* **What is needed**: Type the entries again, word for word.

Records for the task Block Start

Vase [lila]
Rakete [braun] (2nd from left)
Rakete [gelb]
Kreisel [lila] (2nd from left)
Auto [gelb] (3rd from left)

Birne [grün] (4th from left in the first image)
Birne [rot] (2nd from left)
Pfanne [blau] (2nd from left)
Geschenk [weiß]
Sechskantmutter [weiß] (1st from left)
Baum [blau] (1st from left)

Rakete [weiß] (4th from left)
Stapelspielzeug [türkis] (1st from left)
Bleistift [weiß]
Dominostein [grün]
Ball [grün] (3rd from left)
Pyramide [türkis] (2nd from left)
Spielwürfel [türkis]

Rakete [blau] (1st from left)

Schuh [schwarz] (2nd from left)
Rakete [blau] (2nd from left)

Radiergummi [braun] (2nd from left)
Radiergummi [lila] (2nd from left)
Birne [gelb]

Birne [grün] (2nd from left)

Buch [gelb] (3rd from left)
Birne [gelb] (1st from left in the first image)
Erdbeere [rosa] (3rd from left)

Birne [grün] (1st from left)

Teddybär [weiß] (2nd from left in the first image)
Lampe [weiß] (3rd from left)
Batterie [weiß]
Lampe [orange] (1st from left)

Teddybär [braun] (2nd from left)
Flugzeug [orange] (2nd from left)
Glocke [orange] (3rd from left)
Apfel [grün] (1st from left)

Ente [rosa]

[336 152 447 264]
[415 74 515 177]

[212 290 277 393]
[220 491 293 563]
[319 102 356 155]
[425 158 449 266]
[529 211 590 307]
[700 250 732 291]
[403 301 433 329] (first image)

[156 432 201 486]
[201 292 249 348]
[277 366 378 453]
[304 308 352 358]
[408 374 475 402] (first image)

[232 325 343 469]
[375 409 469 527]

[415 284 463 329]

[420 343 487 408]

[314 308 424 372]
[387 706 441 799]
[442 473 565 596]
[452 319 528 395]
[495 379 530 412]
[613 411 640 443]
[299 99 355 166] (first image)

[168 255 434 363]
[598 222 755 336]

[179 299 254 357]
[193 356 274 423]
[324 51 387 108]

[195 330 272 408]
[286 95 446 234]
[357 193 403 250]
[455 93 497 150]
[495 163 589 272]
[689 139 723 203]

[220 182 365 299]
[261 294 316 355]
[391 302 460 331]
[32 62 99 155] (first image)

Records for the task Block End

* **Response to the task**:
Vase [lila]
Rakete [braun] (2nd from left)
Rakete [gelb]
Kreisel [lila] (2nd from left)
Auto [gelb] (3rd from left)

Birne [grün] (4th from left in the first image)
Birne [rot] (2nd from left)
Pfanne [blau] (2nd from left)
Geschenk [weiß]
Sechskantmutter [weiß] (1st from left)
Baum [blau] (1st from left)

Rakete [weiß] (4th from left)
Stapelspielzeug [türkis] (1st from left)
Bleistift [weiß]
Dominostein [grün]
Ball [grün] (3rd from left)
Pyramide [türkis] (2nd from left)
Spielwürfel [türkis]

Rakete [blau] (1st from left)

Schuh [schwarz] (2nd from left)
Rakete [blau] (2nd from left)

Radiergummi [braun] (2nd from left)
Radiergummi [lila] (2nd from left)
Birne [gelb]

Birne [grün] (2nd from left)

Buch [gelb] (3rd from left)
Birne [gelb] (1st from left in the first image)
Erdbeere [rosa] (3rd from left)

Birne [grün] (1st from left)

Teddybär [weiß] (2nd from left in the first image)
Lampe [weiß] (3rd from left)
Batterie [weiß]
Lampe [orange] (1st from left)

Teddybär [braun] (2nd from left)
Flugzeug [orange] (2nd from left)
Glocke [orange] (3rd from left)
Apfel [grün] (1st from left)

Ente [rosa]

[336 152 447 264]
[415 74 515 177]

[212 290 277 393]
[220 491 293 563]
[319 102 356 155]
[425 158 449 266]
[529 211 590 307]
[700 250 732 291]
[403 301 433 329] (first image)

[156 432 201 486]
[201 292 249 348]
[277 366 378 453]
[304 308 352 358]
[408 374 475 402] (first image)

[232 325 343 469]
[375 409 469 527]

[415 284 463 329]

[420 343 487 408]

[314 308 424 372]
[387 706 441 799]
[442 473 565 596]
[452 319 528 395]
[495 379 530 412]
[613 411 640 443]
[299 99 355 166] (first image)

[168 255 434 363]
[598 222 755 336]

[179 299 254 357]
[193 356 274 423]
[324 51 387 108]

[195 330 272 408]
[286 95 446 234]
[357 193 403 250]
[455 93 497 150]
[495 163 589 272]
[689 139 723 203]

[220 182 365 299]
[261 294 316 355]
[391 302 460 331]
[32 62 99 155] (first image)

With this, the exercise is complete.